§ **What is expected**: Look through the lines below and extract each one that contains "right".

§ **Dataset excerpts**:
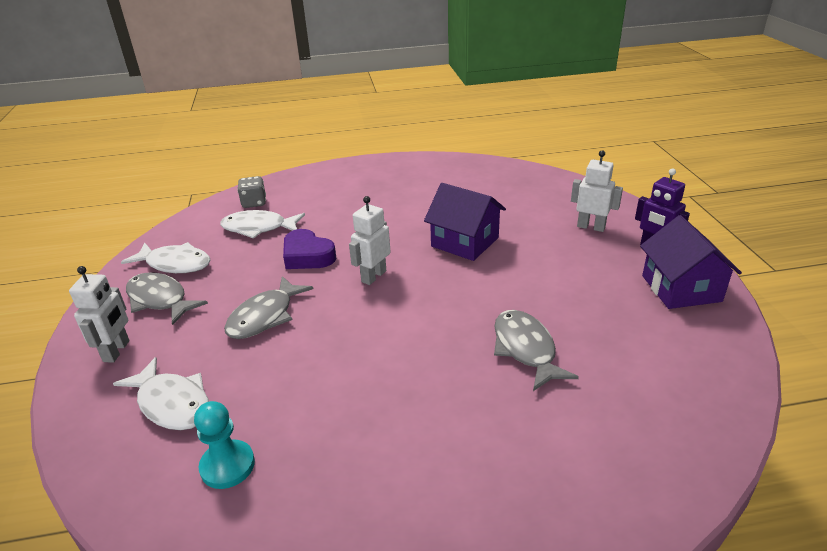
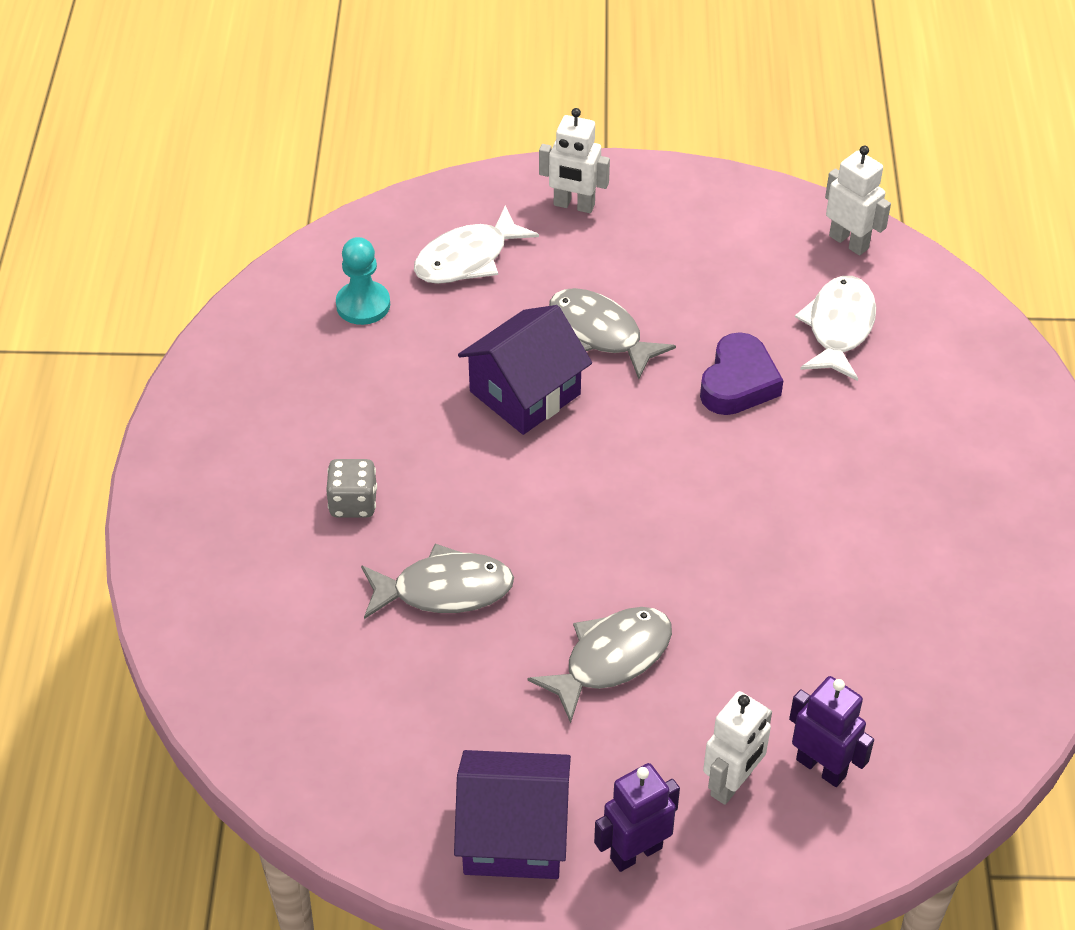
camera: 100 degrees right, 15 degrees up
(160, 299) = (670, 232): grey fish -> grey fish (611, 659)
(175, 264) = (755, 240): white fish -> none
(254, 203) = (929, 322): grey dice -> grey dice (353, 503)
(307, 256) = (738, 383): purple heart -> purple heart turned 150 degrees clockwise
(373, 276) = (661, 454): white robot -> white robot (849, 242)
(464, 242) = (728, 584): purple house -> purple house (525, 393)
(563, 206) = (821, 767): none -> purple robot

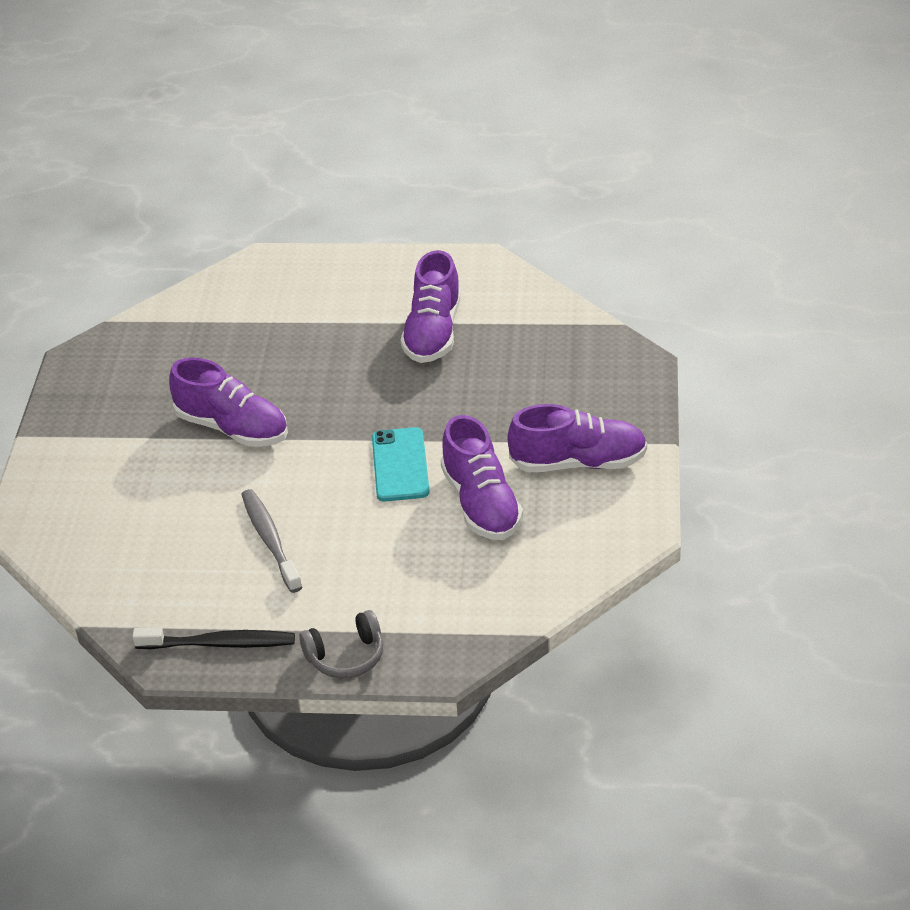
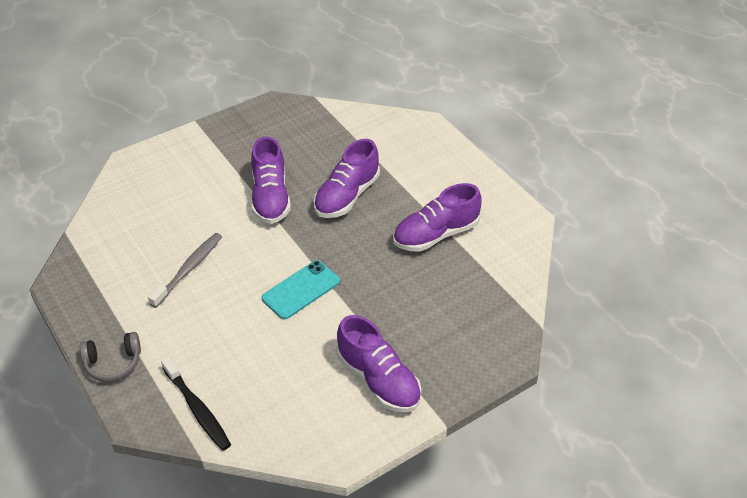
camera: 50 degrees right, 5 degrees up
(219, 644) = (87, 298): black toothbrush -> black toothbrush (197, 409)
(346, 656) = (113, 363): grey headphones -> grey headphones turned 45 degrees counterclockwise
(481, 504) = (297, 351): purple shoe -> purple shoe (347, 196)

§ **Exercise result**:
camera: 100 degrees right, 15 degrees up
camera: 50 degrees right, 5 degrees up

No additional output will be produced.